#### Assigned task:
Your response should consist solely of the lines from the one containing "R2: 100k (GND, VA) -> 100k (N12, VA)" through the end of the data, copied exactly.

(Modification records)
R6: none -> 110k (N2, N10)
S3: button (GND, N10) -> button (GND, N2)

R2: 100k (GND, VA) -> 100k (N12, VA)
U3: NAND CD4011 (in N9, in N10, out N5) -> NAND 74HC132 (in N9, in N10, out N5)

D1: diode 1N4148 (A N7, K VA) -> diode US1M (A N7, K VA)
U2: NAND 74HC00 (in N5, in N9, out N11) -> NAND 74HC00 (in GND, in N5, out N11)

#### Task answer:
R2: 100k (GND, VA) -> 100k (N12, VA)
U3: NAND CD4011 (in N9, in N10, out N5) -> NAND 74HC132 (in N9, in N10, out N5)

D1: diode 1N4148 (A N7, K VA) -> diode US1M (A N7, K VA)
U2: NAND 74HC00 (in N5, in N9, out N11) -> NAND 74HC00 (in GND, in N5, out N11)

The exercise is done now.